### Source records

────────────────

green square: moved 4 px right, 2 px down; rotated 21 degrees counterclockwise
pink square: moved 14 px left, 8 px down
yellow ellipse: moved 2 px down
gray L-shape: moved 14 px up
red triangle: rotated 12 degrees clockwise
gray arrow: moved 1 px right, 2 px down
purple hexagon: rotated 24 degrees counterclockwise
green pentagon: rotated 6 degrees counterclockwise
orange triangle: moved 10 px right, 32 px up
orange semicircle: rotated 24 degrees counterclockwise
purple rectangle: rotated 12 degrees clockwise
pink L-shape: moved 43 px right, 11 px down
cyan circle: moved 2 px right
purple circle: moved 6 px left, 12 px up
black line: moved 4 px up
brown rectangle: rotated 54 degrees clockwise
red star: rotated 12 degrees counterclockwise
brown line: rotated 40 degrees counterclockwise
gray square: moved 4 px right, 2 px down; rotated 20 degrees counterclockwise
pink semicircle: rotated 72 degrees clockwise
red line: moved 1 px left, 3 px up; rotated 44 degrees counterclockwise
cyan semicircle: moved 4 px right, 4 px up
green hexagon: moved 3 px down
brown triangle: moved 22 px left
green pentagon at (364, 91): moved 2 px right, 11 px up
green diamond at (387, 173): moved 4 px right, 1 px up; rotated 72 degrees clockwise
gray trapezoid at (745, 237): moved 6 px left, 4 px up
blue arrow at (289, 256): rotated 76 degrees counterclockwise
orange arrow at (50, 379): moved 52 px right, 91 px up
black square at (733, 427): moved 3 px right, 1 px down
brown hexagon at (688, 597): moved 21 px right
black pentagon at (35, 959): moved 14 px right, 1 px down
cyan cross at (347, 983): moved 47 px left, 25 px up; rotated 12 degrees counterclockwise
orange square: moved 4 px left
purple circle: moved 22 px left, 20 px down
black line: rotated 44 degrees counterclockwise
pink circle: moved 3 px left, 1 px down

────────────────

### What is required
Reproduce each line of the records in which the word "brown" appears.

### Solution to this problem
brown rectangle: rotated 54 degrees clockwise
brown line: rotated 40 degrees counterclockwise
brown triangle: moved 22 px left
brown hexagon at (688, 597): moved 21 px right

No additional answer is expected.